▶ [EXERCISE AIM]: Copy the records below exactly, from the line containing "POT pin VCC: 3V3 -> none" through the last line, and leave out every picture.

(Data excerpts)
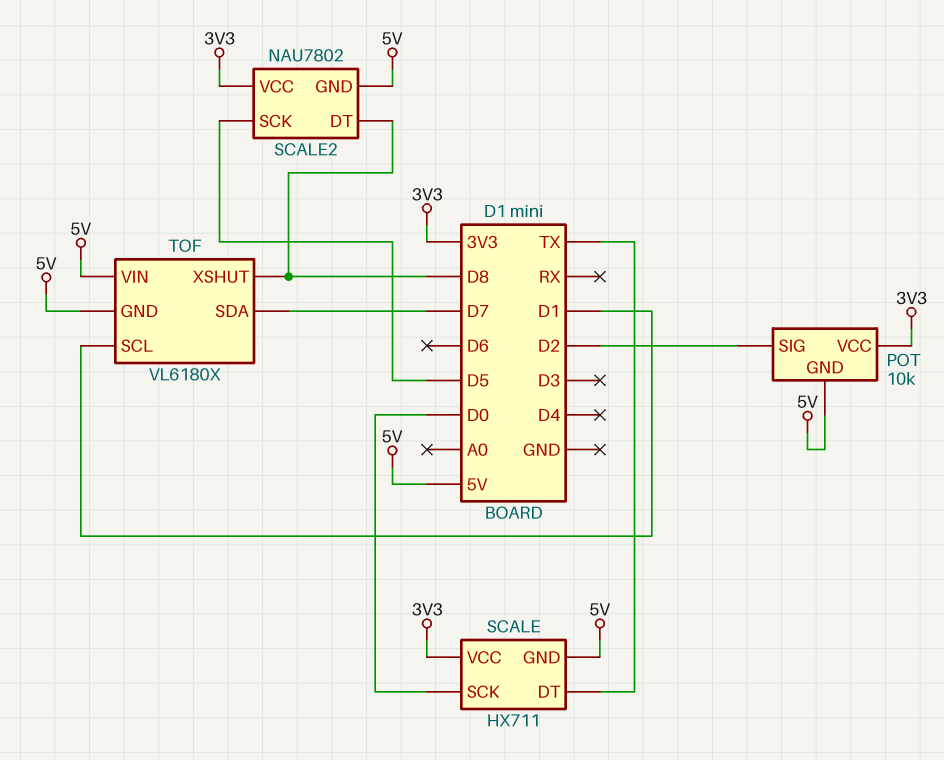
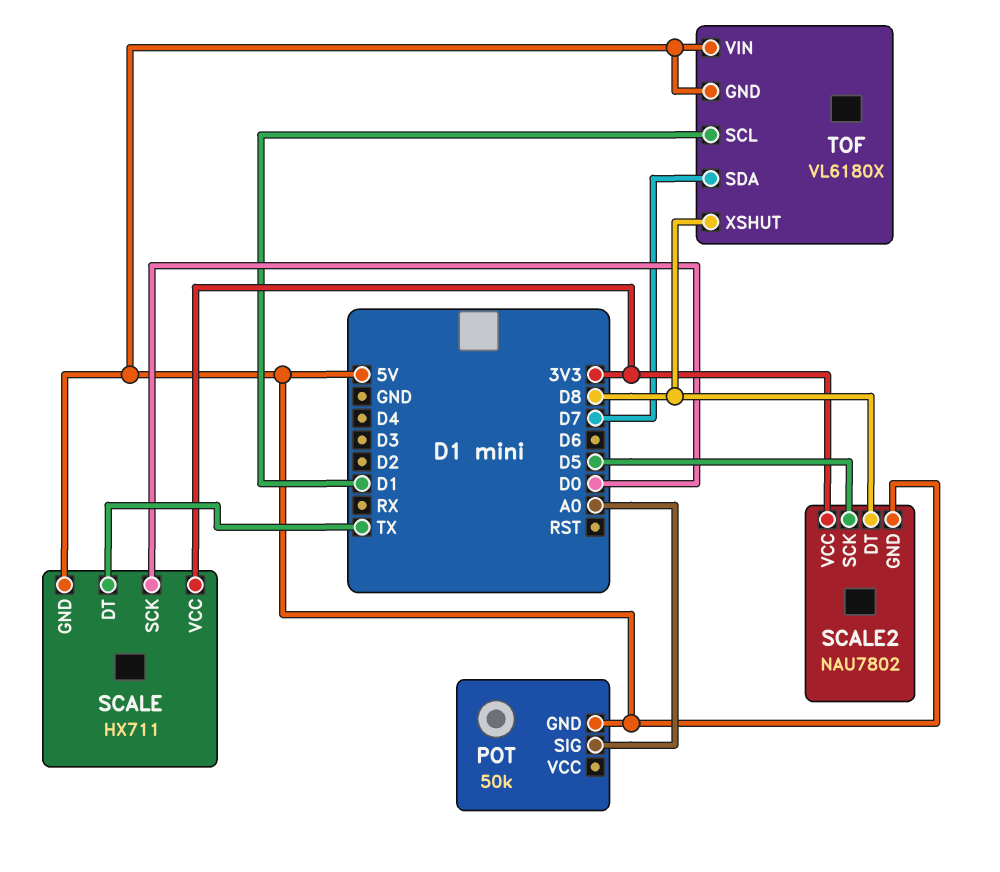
POT: 10k -> 50k
POT pin SIG: D2 -> A0
POT pin VCC: 3V3 -> none

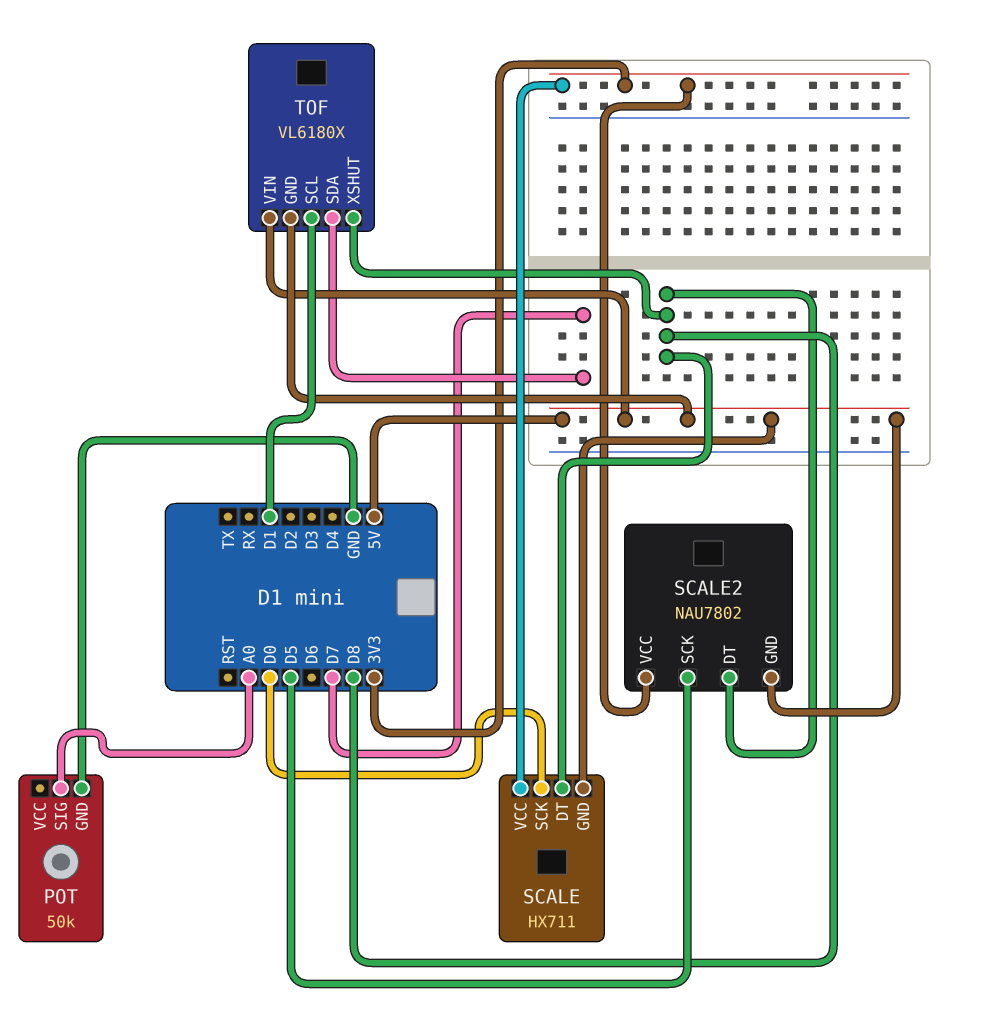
POT pin GND: 5V -> GND
SCALE pin DT: TX -> D8

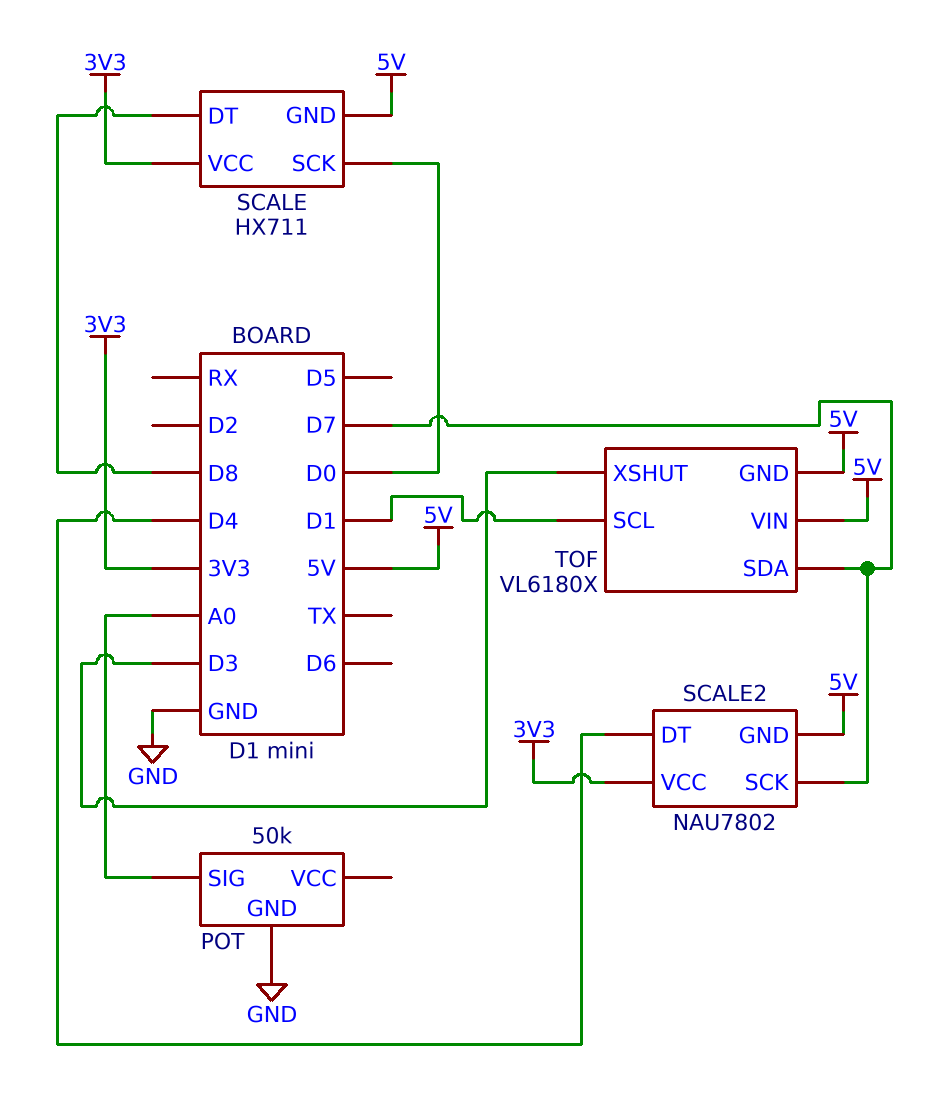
SCALE2 pin DT: D8 -> D4
SCALE2 pin SCK: D5 -> D7
TOF pin XSHUT: D8 -> D3

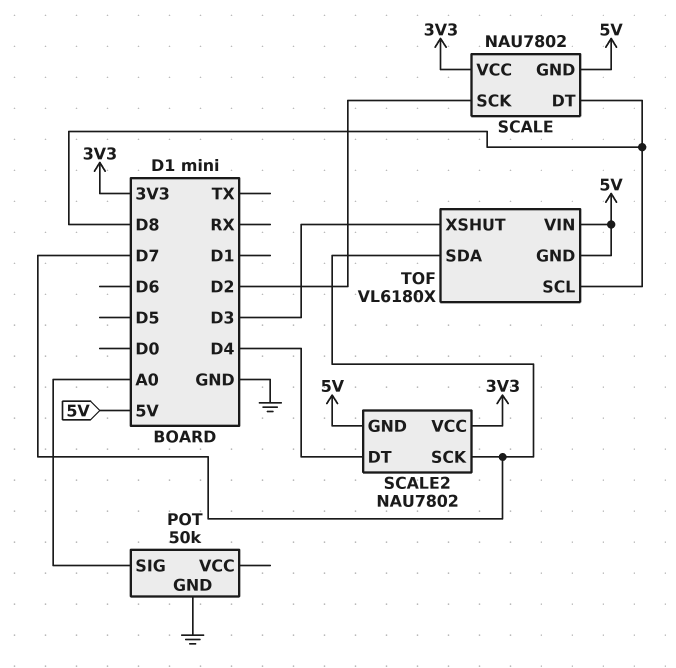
SCALE: HX711 -> NAU7802
SCALE pin SCK: D0 -> D2
TOF pin SCL: D1 -> D8

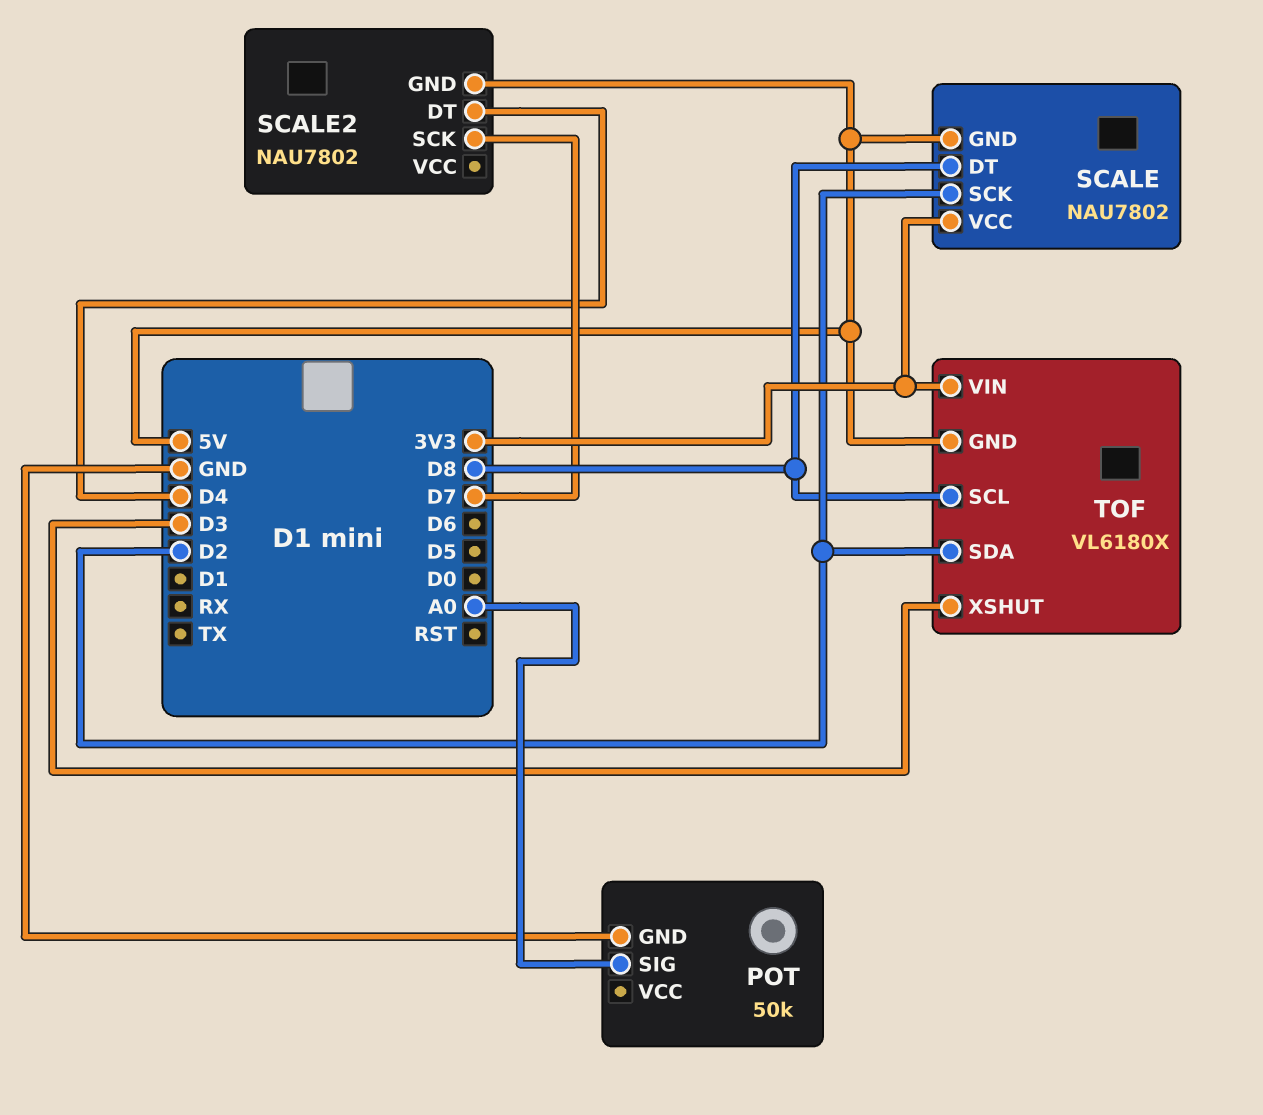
SCALE2 pin VCC: 3V3 -> none
TOF pin SDA: D7 -> D2
TOF pin VIN: 5V -> 3V3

▶ [YOUR RESPONSE]:
POT pin VCC: 3V3 -> none

POT pin GND: 5V -> GND
SCALE pin DT: TX -> D8

SCALE2 pin DT: D8 -> D4
SCALE2 pin SCK: D5 -> D7
TOF pin XSHUT: D8 -> D3

SCALE: HX711 -> NAU7802
SCALE pin SCK: D0 -> D2
TOF pin SCL: D1 -> D8

SCALE2 pin VCC: 3V3 -> none
TOF pin SDA: D7 -> D2
TOF pin VIN: 5V -> 3V3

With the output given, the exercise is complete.